■ Exercise prompt ■
Could you copy every entry exactly, with nothing changed?

Data entries:
===============

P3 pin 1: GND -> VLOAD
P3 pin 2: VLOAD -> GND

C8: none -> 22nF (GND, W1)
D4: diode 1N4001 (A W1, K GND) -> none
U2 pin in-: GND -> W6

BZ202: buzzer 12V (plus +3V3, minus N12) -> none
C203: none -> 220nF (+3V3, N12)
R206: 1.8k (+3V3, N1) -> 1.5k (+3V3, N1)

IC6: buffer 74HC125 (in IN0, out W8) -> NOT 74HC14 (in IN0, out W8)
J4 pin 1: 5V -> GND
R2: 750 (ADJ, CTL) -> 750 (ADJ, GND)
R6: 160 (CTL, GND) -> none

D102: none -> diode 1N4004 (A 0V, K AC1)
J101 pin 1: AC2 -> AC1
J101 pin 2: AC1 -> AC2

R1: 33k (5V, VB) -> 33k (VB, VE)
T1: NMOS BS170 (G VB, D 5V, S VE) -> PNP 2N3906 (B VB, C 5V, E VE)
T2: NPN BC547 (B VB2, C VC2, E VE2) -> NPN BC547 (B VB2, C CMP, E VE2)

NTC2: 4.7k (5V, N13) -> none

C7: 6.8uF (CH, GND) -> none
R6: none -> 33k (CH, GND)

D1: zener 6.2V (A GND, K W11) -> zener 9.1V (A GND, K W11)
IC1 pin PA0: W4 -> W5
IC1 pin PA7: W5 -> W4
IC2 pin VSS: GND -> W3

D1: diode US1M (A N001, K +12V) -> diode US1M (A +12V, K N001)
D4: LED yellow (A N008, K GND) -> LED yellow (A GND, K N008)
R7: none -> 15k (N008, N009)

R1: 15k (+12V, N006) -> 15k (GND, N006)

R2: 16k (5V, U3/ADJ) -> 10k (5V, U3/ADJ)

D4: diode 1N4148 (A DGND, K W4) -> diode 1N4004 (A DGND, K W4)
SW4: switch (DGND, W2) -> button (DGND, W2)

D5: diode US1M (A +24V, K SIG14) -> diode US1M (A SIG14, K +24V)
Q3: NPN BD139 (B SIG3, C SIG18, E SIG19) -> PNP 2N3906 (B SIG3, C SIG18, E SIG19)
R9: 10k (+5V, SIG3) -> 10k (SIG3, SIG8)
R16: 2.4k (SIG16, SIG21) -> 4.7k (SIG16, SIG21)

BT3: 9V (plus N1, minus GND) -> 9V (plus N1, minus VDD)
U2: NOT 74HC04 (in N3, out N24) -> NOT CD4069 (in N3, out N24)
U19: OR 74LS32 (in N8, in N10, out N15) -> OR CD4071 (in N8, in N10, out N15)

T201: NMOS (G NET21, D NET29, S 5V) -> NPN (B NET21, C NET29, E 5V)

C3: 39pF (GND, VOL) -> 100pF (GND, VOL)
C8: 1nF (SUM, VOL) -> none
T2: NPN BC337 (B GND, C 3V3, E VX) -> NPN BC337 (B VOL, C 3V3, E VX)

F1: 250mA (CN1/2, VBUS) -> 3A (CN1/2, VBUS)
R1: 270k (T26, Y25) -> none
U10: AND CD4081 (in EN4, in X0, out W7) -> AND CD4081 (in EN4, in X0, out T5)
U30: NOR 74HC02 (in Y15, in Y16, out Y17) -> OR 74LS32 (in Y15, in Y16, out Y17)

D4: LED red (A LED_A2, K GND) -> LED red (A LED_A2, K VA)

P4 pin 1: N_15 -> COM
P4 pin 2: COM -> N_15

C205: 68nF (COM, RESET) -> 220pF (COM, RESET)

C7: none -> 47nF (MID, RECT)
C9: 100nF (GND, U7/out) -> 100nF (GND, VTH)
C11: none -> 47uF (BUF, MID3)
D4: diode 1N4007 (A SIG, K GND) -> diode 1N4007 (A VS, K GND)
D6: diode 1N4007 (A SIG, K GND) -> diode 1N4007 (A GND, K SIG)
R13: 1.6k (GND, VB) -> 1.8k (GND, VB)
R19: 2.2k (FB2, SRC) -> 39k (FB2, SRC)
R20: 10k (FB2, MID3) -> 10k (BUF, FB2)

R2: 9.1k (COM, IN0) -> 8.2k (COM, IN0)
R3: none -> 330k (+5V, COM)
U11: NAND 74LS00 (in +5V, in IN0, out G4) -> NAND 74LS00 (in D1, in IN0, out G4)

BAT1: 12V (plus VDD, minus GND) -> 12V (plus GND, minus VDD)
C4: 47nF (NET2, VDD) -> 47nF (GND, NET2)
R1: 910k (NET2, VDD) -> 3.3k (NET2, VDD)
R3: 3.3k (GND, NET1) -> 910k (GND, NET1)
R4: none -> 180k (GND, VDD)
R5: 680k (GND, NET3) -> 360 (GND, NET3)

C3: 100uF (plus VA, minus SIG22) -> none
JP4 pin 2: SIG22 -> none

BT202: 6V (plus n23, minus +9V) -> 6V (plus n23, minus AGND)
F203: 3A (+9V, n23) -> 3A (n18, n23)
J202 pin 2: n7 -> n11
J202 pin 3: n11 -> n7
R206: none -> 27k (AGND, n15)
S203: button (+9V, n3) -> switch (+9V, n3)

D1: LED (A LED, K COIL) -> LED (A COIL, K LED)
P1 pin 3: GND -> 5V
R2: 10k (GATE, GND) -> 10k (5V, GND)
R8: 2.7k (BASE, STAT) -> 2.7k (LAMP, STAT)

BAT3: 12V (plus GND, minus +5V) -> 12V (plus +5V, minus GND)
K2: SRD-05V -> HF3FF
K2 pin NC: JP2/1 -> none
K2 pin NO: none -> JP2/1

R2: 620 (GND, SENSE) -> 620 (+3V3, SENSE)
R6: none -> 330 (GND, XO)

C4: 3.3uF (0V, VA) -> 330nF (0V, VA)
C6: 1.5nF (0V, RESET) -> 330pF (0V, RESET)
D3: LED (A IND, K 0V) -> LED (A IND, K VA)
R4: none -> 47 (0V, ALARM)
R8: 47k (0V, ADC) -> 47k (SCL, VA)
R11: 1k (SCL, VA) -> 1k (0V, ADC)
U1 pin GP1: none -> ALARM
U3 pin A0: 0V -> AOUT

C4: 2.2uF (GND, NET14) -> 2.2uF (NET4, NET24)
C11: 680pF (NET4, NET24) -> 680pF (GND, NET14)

===============

■ Answer to the problem ■
P3 pin 1: GND -> VLOAD
P3 pin 2: VLOAD -> GND

C8: none -> 22nF (GND, W1)
D4: diode 1N4001 (A W1, K GND) -> none
U2 pin in-: GND -> W6

BZ202: buzzer 12V (plus +3V3, minus N12) -> none
C203: none -> 220nF (+3V3, N12)
R206: 1.8k (+3V3, N1) -> 1.5k (+3V3, N1)

IC6: buffer 74HC125 (in IN0, out W8) -> NOT 74HC14 (in IN0, out W8)
J4 pin 1: 5V -> GND
R2: 750 (ADJ, CTL) -> 750 (ADJ, GND)
R6: 160 (CTL, GND) -> none

D102: none -> diode 1N4004 (A 0V, K AC1)
J101 pin 1: AC2 -> AC1
J101 pin 2: AC1 -> AC2

R1: 33k (5V, VB) -> 33k (VB, VE)
T1: NMOS BS170 (G VB, D 5V, S VE) -> PNP 2N3906 (B VB, C 5V, E VE)
T2: NPN BC547 (B VB2, C VC2, E VE2) -> NPN BC547 (B VB2, C CMP, E VE2)

NTC2: 4.7k (5V, N13) -> none

C7: 6.8uF (CH, GND) -> none
R6: none -> 33k (CH, GND)

D1: zener 6.2V (A GND, K W11) -> zener 9.1V (A GND, K W11)
IC1 pin PA0: W4 -> W5
IC1 pin PA7: W5 -> W4
IC2 pin VSS: GND -> W3

D1: diode US1M (A N001, K +12V) -> diode US1M (A +12V, K N001)
D4: LED yellow (A N008, K GND) -> LED yellow (A GND, K N008)
R7: none -> 15k (N008, N009)

R1: 15k (+12V, N006) -> 15k (GND, N006)

R2: 16k (5V, U3/ADJ) -> 10k (5V, U3/ADJ)

D4: diode 1N4148 (A DGND, K W4) -> diode 1N4004 (A DGND, K W4)
SW4: switch (DGND, W2) -> button (DGND, W2)

D5: diode US1M (A +24V, K SIG14) -> diode US1M (A SIG14, K +24V)
Q3: NPN BD139 (B SIG3, C SIG18, E SIG19) -> PNP 2N3906 (B SIG3, C SIG18, E SIG19)
R9: 10k (+5V, SIG3) -> 10k (SIG3, SIG8)
R16: 2.4k (SIG16, SIG21) -> 4.7k (SIG16, SIG21)

BT3: 9V (plus N1, minus GND) -> 9V (plus N1, minus VDD)
U2: NOT 74HC04 (in N3, out N24) -> NOT CD4069 (in N3, out N24)
U19: OR 74LS32 (in N8, in N10, out N15) -> OR CD4071 (in N8, in N10, out N15)

T201: NMOS (G NET21, D NET29, S 5V) -> NPN (B NET21, C NET29, E 5V)

C3: 39pF (GND, VOL) -> 100pF (GND, VOL)
C8: 1nF (SUM, VOL) -> none
T2: NPN BC337 (B GND, C 3V3, E VX) -> NPN BC337 (B VOL, C 3V3, E VX)

F1: 250mA (CN1/2, VBUS) -> 3A (CN1/2, VBUS)
R1: 270k (T26, Y25) -> none
U10: AND CD4081 (in EN4, in X0, out W7) -> AND CD4081 (in EN4, in X0, out T5)
U30: NOR 74HC02 (in Y15, in Y16, out Y17) -> OR 74LS32 (in Y15, in Y16, out Y17)

D4: LED red (A LED_A2, K GND) -> LED red (A LED_A2, K VA)

P4 pin 1: N_15 -> COM
P4 pin 2: COM -> N_15

C205: 68nF (COM, RESET) -> 220pF (COM, RESET)

C7: none -> 47nF (MID, RECT)
C9: 100nF (GND, U7/out) -> 100nF (GND, VTH)
C11: none -> 47uF (BUF, MID3)
D4: diode 1N4007 (A SIG, K GND) -> diode 1N4007 (A VS, K GND)
D6: diode 1N4007 (A SIG, K GND) -> diode 1N4007 (A GND, K SIG)
R13: 1.6k (GND, VB) -> 1.8k (GND, VB)
R19: 2.2k (FB2, SRC) -> 39k (FB2, SRC)
R20: 10k (FB2, MID3) -> 10k (BUF, FB2)

R2: 9.1k (COM, IN0) -> 8.2k (COM, IN0)
R3: none -> 330k (+5V, COM)
U11: NAND 74LS00 (in +5V, in IN0, out G4) -> NAND 74LS00 (in D1, in IN0, out G4)

BAT1: 12V (plus VDD, minus GND) -> 12V (plus GND, minus VDD)
C4: 47nF (NET2, VDD) -> 47nF (GND, NET2)
R1: 910k (NET2, VDD) -> 3.3k (NET2, VDD)
R3: 3.3k (GND, NET1) -> 910k (GND, NET1)
R4: none -> 180k (GND, VDD)
R5: 680k (GND, NET3) -> 360 (GND, NET3)

C3: 100uF (plus VA, minus SIG22) -> none
JP4 pin 2: SIG22 -> none

BT202: 6V (plus n23, minus +9V) -> 6V (plus n23, minus AGND)
F203: 3A (+9V, n23) -> 3A (n18, n23)
J202 pin 2: n7 -> n11
J202 pin 3: n11 -> n7
R206: none -> 27k (AGND, n15)
S203: button (+9V, n3) -> switch (+9V, n3)

D1: LED (A LED, K COIL) -> LED (A COIL, K LED)
P1 pin 3: GND -> 5V
R2: 10k (GATE, GND) -> 10k (5V, GND)
R8: 2.7k (BASE, STAT) -> 2.7k (LAMP, STAT)

BAT3: 12V (plus GND, minus +5V) -> 12V (plus +5V, minus GND)
K2: SRD-05V -> HF3FF
K2 pin NC: JP2/1 -> none
K2 pin NO: none -> JP2/1

R2: 620 (GND, SENSE) -> 620 (+3V3, SENSE)
R6: none -> 330 (GND, XO)

C4: 3.3uF (0V, VA) -> 330nF (0V, VA)
C6: 1.5nF (0V, RESET) -> 330pF (0V, RESET)
D3: LED (A IND, K 0V) -> LED (A IND, K VA)
R4: none -> 47 (0V, ALARM)
R8: 47k (0V, ADC) -> 47k (SCL, VA)
R11: 1k (SCL, VA) -> 1k (0V, ADC)
U1 pin GP1: none -> ALARM
U3 pin A0: 0V -> AOUT

C4: 2.2uF (GND, NET14) -> 2.2uF (NET4, NET24)
C11: 680pF (NET4, NET24) -> 680pF (GND, NET14)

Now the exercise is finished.